Problem to work on: Your reply should hold the line containing "C6: none -> 150nF (+3V3, EXP3)" and every later line of the records, reproduced exactly, and no other lines.
------------------------------------------------------------
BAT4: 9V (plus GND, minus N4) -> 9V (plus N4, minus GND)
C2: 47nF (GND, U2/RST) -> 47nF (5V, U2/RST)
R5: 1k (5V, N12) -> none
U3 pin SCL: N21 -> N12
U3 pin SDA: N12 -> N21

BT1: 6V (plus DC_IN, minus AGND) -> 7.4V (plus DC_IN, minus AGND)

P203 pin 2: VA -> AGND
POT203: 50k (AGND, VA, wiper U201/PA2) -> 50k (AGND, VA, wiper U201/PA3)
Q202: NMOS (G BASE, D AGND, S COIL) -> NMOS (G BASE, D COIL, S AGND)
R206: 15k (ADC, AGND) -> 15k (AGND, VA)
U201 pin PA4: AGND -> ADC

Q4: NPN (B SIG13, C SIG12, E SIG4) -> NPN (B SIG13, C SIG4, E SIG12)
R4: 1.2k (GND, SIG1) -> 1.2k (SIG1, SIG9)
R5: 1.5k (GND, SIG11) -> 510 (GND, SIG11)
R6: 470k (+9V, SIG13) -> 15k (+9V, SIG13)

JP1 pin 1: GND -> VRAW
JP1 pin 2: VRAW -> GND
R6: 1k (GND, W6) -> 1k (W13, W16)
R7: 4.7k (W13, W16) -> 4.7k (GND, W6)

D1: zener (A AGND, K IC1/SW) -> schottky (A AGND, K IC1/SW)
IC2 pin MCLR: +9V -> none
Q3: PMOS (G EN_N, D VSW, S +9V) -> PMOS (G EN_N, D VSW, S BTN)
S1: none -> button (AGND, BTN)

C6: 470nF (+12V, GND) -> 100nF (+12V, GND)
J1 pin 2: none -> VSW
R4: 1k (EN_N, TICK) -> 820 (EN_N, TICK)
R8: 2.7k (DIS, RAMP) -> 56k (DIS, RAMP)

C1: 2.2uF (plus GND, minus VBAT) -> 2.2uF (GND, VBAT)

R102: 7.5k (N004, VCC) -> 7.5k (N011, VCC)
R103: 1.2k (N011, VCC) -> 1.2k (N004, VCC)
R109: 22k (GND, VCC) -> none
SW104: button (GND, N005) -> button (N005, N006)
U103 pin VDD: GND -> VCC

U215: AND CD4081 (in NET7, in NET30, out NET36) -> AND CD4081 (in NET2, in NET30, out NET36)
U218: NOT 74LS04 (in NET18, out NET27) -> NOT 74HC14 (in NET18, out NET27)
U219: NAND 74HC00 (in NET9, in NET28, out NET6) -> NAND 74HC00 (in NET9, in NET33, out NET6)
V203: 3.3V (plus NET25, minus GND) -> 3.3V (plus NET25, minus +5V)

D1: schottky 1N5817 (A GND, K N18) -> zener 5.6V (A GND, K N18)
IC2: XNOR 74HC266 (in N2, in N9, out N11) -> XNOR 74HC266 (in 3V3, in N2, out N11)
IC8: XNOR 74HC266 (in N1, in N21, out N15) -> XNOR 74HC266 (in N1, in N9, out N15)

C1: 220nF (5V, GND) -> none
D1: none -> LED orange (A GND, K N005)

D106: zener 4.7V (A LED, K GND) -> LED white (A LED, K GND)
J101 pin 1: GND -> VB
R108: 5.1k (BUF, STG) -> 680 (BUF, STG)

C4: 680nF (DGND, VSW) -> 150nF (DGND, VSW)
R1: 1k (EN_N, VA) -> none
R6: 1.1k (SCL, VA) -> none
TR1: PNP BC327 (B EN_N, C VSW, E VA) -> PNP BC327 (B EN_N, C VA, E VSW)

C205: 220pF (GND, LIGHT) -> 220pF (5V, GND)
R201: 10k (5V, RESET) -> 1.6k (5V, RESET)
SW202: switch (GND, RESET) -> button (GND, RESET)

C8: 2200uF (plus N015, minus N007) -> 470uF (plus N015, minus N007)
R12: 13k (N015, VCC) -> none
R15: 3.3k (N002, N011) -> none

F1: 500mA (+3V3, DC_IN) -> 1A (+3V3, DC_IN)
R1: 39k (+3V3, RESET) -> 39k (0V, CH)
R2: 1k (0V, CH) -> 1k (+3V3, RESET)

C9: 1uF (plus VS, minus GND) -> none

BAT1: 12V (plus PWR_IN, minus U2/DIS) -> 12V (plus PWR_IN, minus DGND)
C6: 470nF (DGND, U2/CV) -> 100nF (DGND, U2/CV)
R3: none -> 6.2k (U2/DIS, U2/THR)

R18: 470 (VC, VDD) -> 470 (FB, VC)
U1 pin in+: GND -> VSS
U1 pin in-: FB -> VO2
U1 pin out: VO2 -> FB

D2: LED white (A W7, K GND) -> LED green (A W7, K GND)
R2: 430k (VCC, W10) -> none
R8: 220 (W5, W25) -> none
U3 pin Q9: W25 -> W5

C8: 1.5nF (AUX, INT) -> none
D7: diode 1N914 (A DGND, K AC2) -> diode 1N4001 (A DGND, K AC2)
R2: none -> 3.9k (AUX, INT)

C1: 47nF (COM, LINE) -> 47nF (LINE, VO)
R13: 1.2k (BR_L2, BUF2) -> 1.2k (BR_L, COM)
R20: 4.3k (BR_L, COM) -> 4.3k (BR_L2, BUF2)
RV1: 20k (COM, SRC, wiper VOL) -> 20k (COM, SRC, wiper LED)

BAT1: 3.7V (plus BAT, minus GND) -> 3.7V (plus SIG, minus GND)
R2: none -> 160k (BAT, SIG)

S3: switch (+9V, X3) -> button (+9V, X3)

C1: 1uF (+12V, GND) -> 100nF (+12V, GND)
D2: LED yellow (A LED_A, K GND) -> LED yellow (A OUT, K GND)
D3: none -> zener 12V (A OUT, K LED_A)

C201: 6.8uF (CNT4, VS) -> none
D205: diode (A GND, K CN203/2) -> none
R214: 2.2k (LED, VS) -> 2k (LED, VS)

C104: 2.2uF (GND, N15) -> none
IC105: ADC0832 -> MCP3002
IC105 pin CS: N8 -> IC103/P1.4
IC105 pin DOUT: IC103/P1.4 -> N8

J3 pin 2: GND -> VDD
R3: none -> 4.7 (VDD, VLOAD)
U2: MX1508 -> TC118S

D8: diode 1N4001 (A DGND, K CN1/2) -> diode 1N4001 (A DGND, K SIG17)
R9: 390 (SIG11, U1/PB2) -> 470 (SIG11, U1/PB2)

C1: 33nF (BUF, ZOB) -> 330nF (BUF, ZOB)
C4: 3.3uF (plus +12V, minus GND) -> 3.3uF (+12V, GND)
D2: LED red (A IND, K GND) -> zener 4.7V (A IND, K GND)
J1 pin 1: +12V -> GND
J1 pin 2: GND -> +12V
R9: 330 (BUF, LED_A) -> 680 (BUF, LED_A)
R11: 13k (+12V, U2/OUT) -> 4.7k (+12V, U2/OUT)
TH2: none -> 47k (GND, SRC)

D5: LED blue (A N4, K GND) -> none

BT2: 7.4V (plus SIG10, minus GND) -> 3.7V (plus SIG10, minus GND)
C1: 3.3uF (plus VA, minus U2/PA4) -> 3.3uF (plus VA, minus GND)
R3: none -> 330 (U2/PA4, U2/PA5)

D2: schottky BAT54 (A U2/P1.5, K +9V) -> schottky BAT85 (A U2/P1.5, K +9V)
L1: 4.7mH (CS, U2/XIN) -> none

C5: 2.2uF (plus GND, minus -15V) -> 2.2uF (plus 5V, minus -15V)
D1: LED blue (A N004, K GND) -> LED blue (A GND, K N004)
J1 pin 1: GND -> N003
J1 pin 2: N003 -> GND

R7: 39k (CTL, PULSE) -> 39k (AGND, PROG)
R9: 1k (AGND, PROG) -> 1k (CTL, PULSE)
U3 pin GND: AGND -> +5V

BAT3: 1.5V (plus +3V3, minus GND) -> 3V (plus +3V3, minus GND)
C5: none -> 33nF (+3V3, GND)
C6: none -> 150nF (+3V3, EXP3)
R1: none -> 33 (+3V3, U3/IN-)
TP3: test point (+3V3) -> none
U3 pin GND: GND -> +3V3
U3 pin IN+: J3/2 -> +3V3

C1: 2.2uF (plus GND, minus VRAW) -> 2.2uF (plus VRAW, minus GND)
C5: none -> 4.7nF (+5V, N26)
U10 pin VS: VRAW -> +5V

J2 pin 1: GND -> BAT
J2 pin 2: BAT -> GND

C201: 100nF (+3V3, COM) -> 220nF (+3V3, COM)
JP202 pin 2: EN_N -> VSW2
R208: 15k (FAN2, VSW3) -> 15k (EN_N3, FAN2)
------------------------------------------------------------
Answer:
C6: none -> 150nF (+3V3, EXP3)
R1: none -> 33 (+3V3, U3/IN-)
TP3: test point (+3V3) -> none
U3 pin GND: GND -> +3V3
U3 pin IN+: J3/2 -> +3V3

C1: 2.2uF (plus GND, minus VRAW) -> 2.2uF (plus VRAW, minus GND)
C5: none -> 4.7nF (+5V, N26)
U10 pin VS: VRAW -> +5V

J2 pin 1: GND -> BAT
J2 pin 2: BAT -> GND

C201: 100nF (+3V3, COM) -> 220nF (+3V3, COM)
JP202 pin 2: EN_N -> VSW2
R208: 15k (FAN2, VSW3) -> 15k (EN_N3, FAN2)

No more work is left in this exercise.